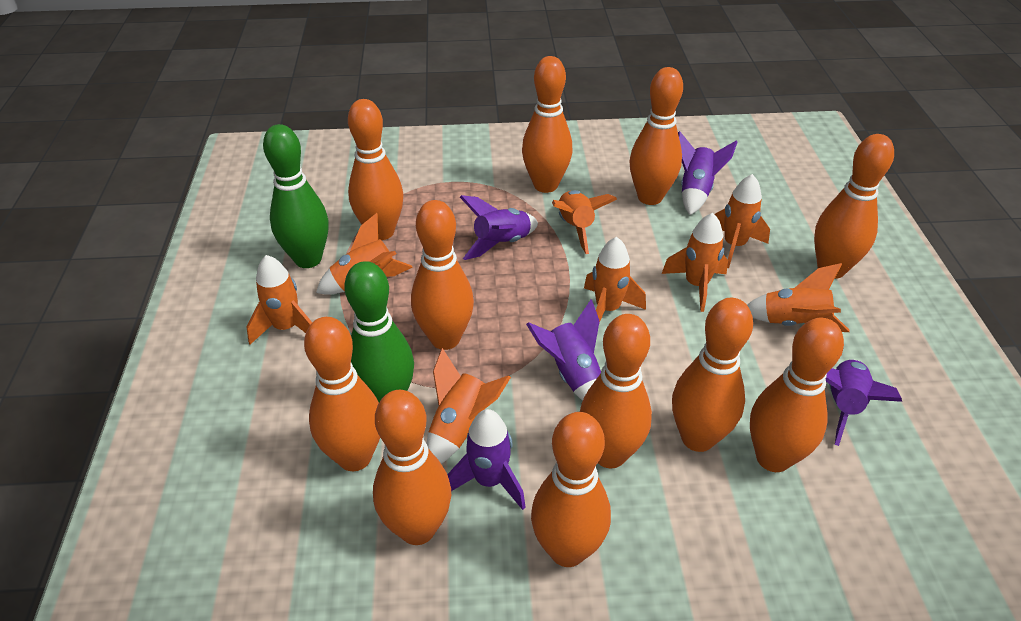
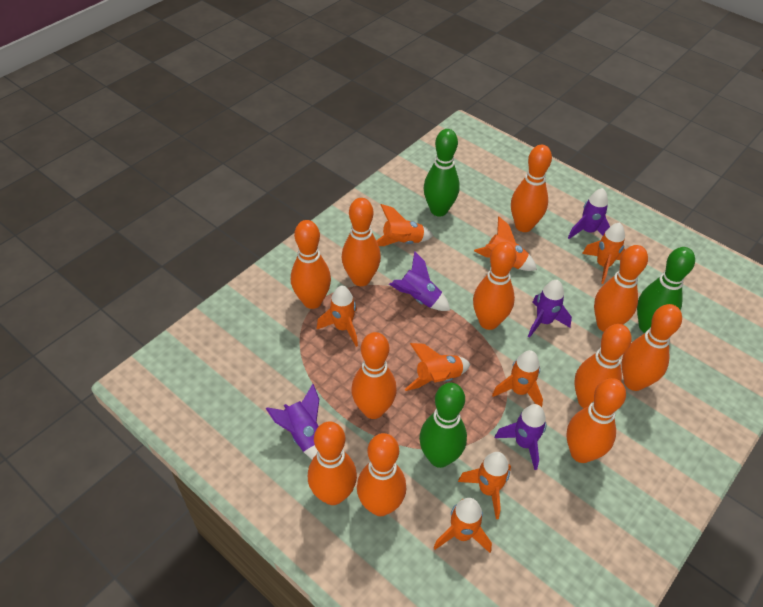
green bowling pin: 2 -> 3

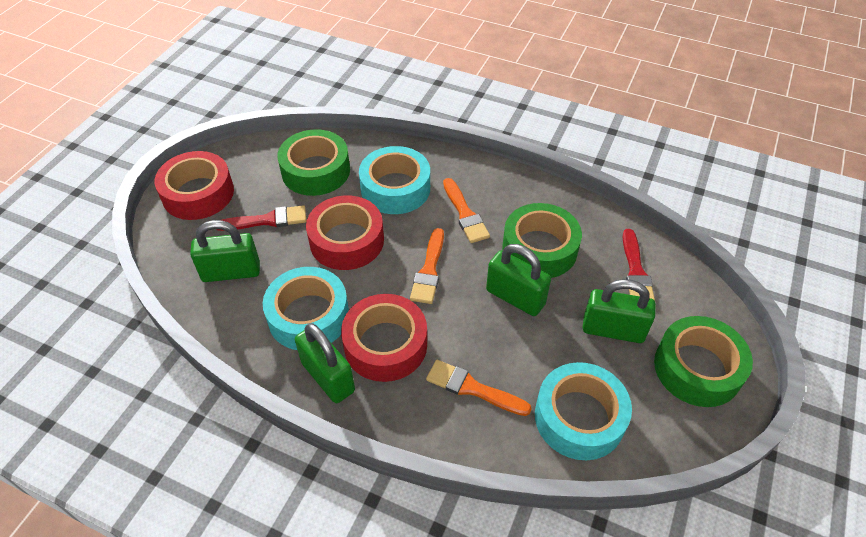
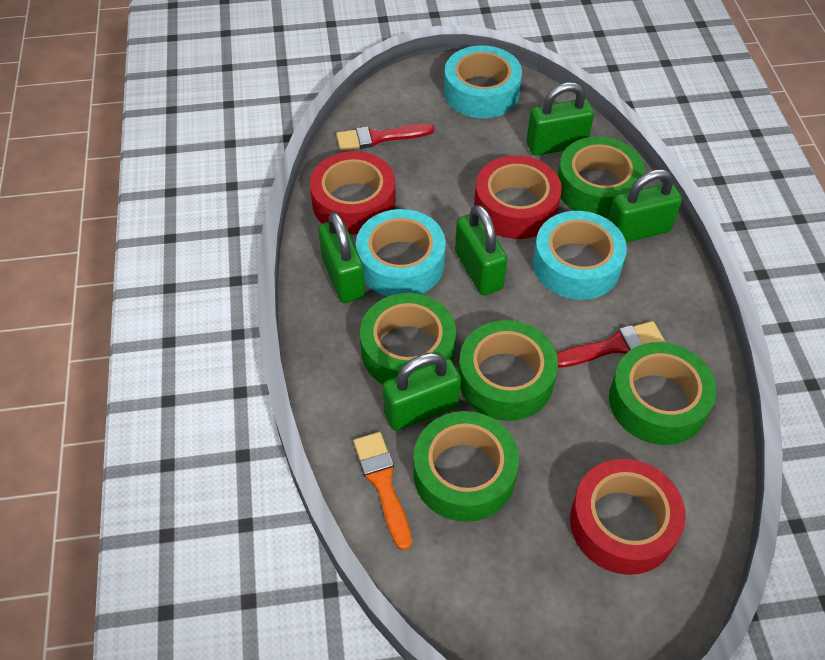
green padlock: 4 -> 5
green tape: 3 -> 5
orange brush: 3 -> 1

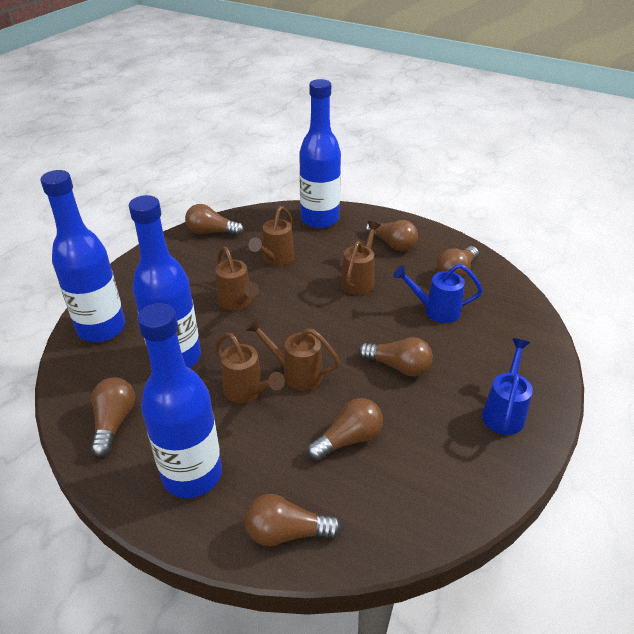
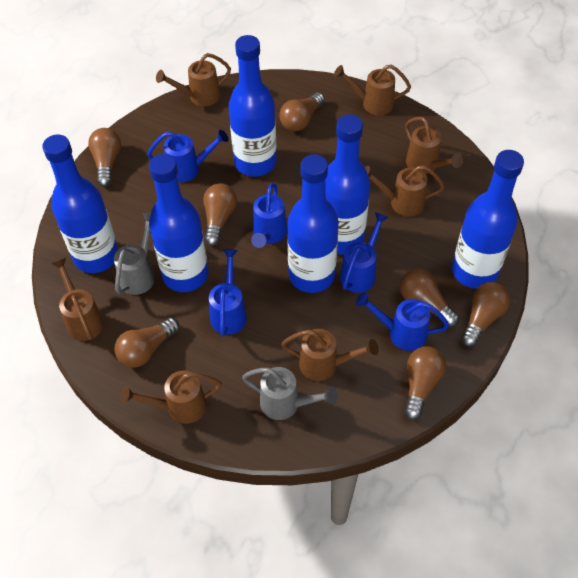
blue bottle: 4 -> 6
blue watering can: 2 -> 5
brown watering can: 5 -> 7
grey watering can: 0 -> 2

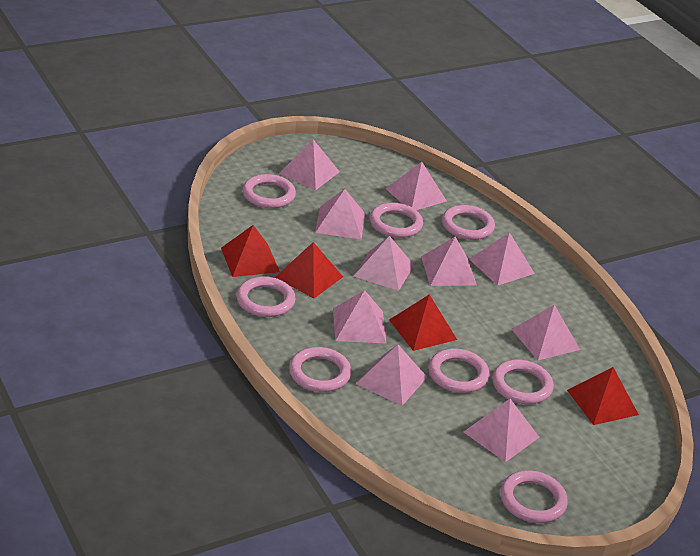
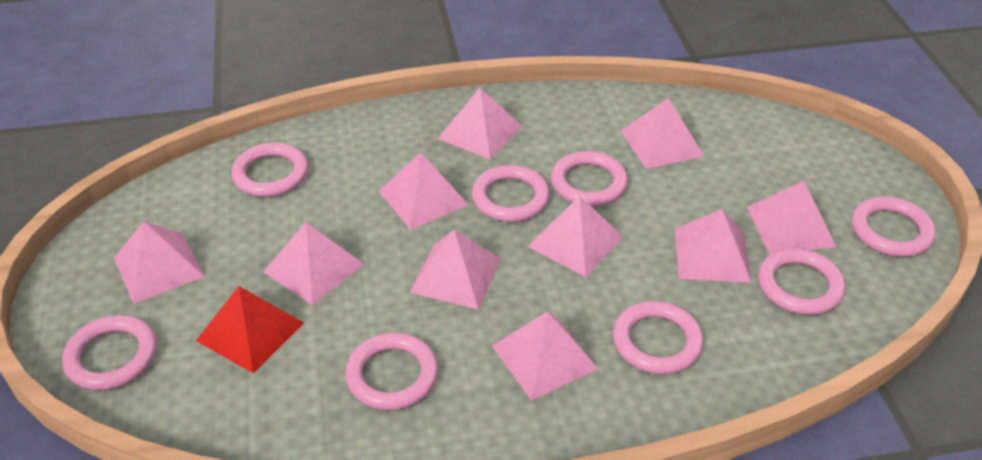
red pyramid: 4 -> 1

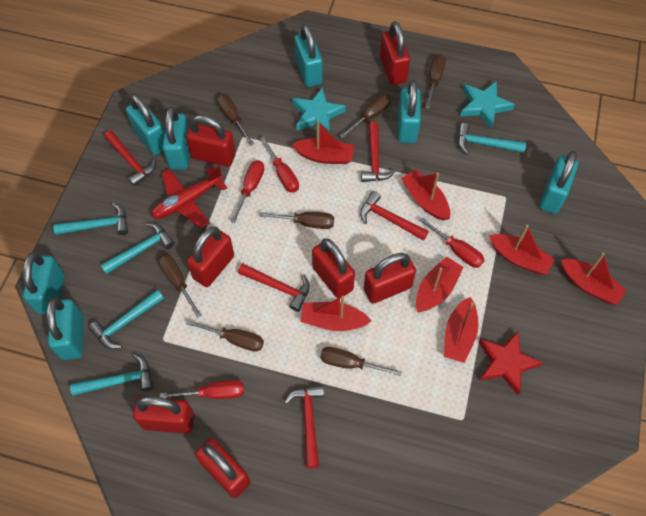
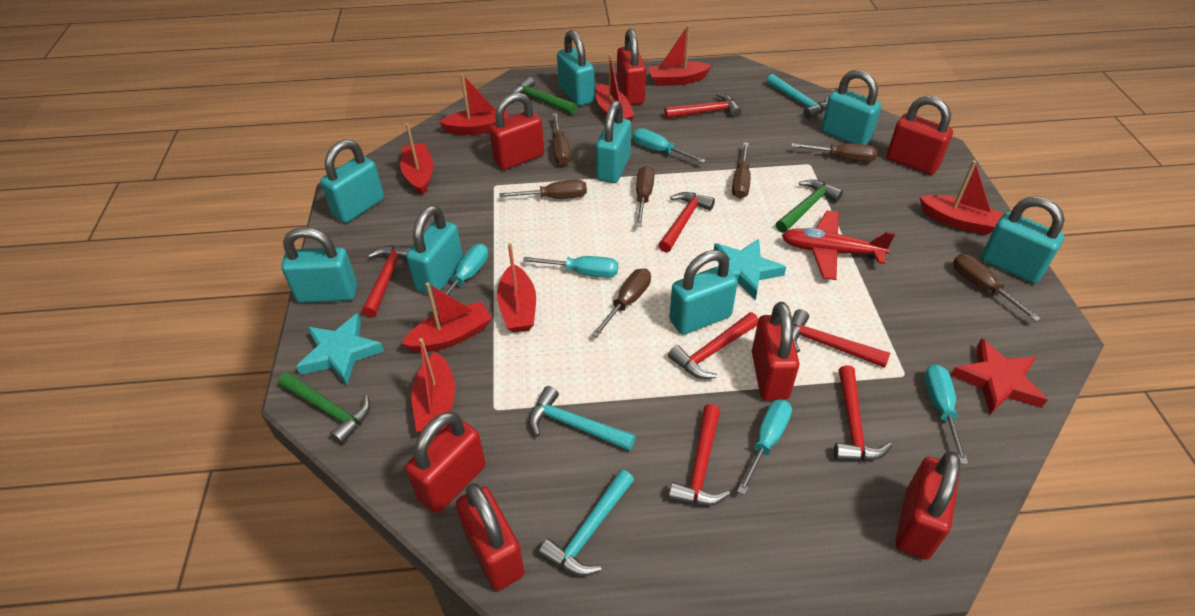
green hammer: 0 -> 3
red boat: 7 -> 8
red hammer: 5 -> 7
red screwdriver: 4 -> 0
turquoise hammer: 5 -> 3
turquoise padlock: 7 -> 8
turquoise screwdriver: 0 -> 5

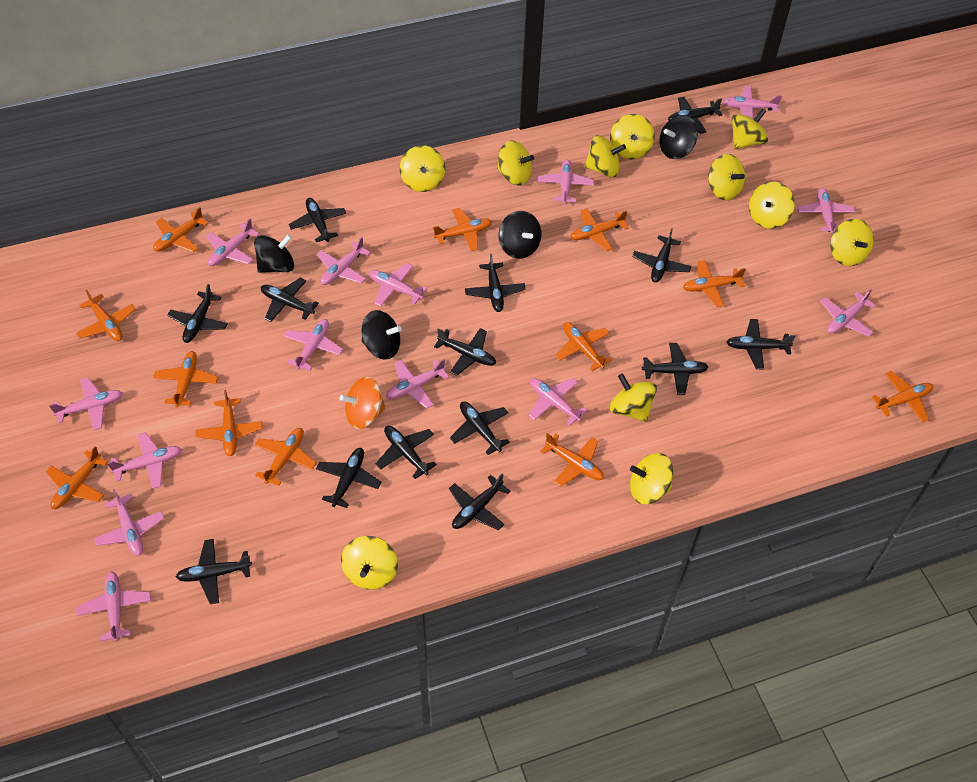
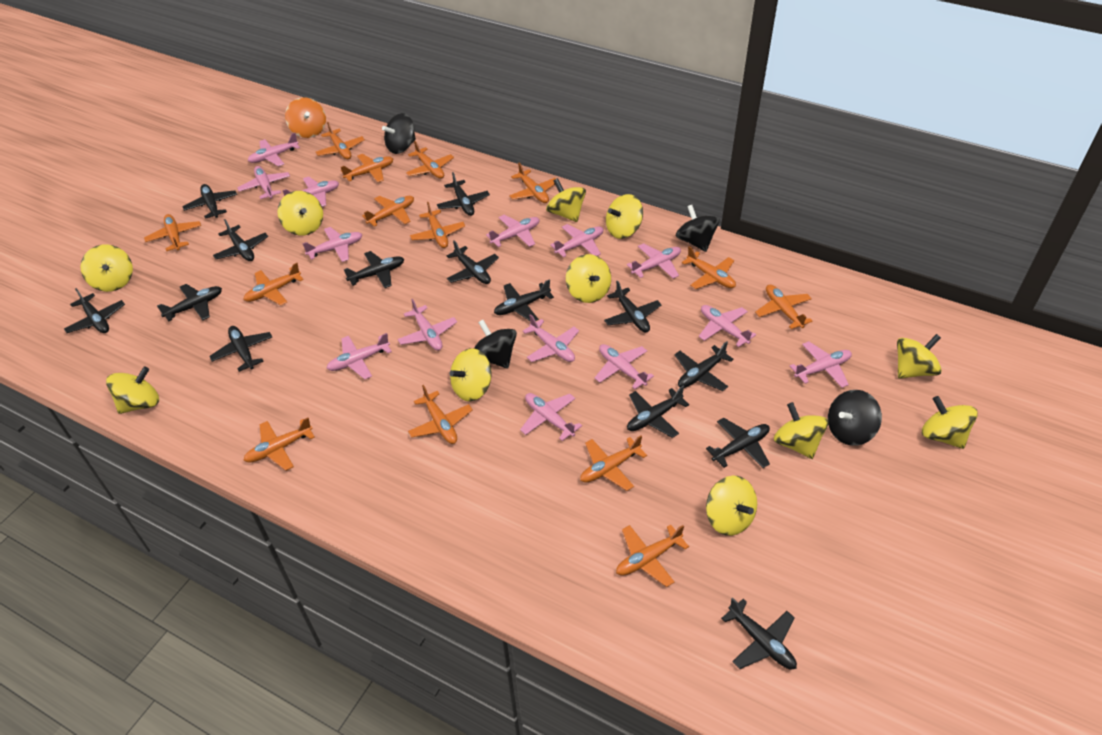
orange plane: 12 -> 14

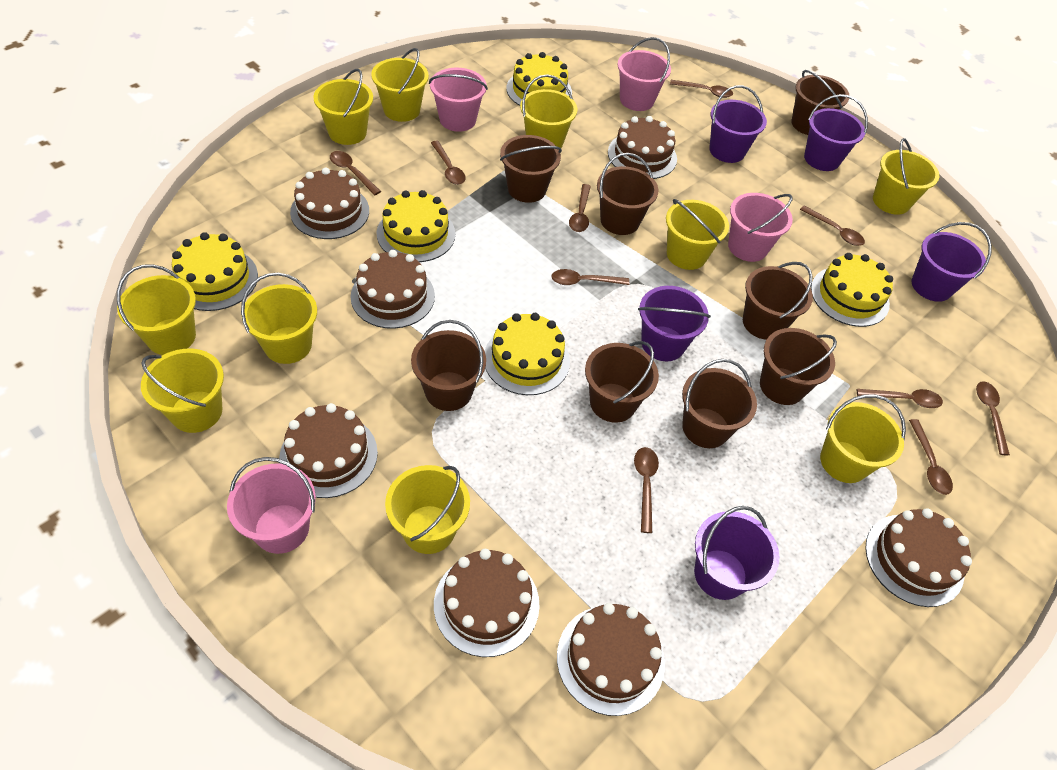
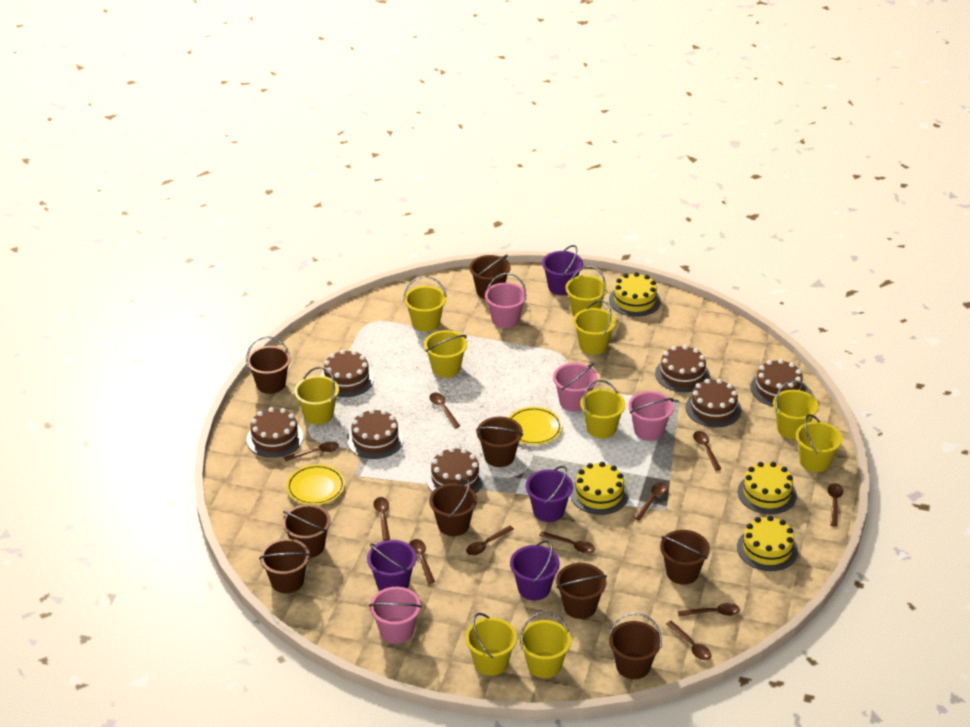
brown bucket: 8 -> 9
brown spoon: 10 -> 11
purple bucket: 5 -> 4
yellow cake: 5 -> 4
yellow plate: 0 -> 2

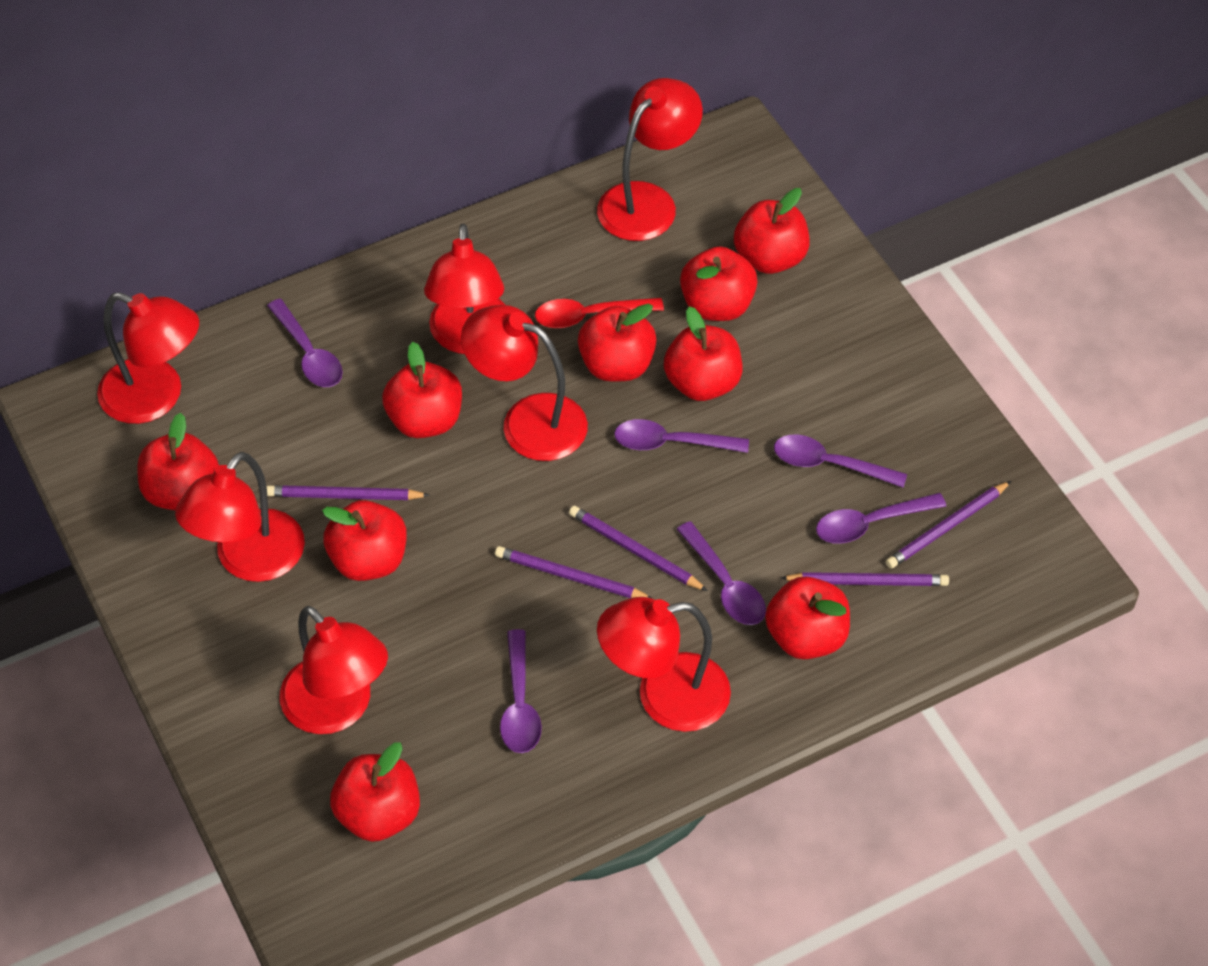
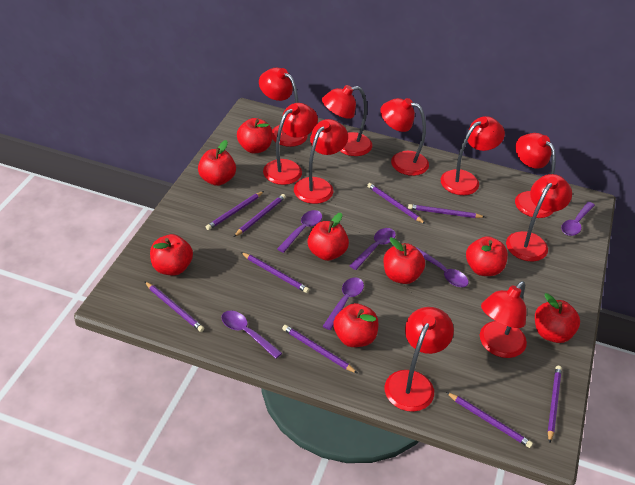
purple pencil: 5 -> 9
red apple: 9 -> 8
red lamp: 7 -> 10
red spoon: 1 -> 0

## What is being asked
What is needed is an exact copy of all the data, with no images in it.

## Response to this exercise
green bowling pin: 2 -> 3

green padlock: 4 -> 5
green tape: 3 -> 5
orange brush: 3 -> 1

blue bottle: 4 -> 6
blue watering can: 2 -> 5
brown watering can: 5 -> 7
grey watering can: 0 -> 2

red pyramid: 4 -> 1

green hammer: 0 -> 3
red boat: 7 -> 8
red hammer: 5 -> 7
red screwdriver: 4 -> 0
turquoise hammer: 5 -> 3
turquoise padlock: 7 -> 8
turquoise screwdriver: 0 -> 5

orange plane: 12 -> 14

brown bucket: 8 -> 9
brown spoon: 10 -> 11
purple bucket: 5 -> 4
yellow cake: 5 -> 4
yellow plate: 0 -> 2

purple pencil: 5 -> 9
red apple: 9 -> 8
red lamp: 7 -> 10
red spoon: 1 -> 0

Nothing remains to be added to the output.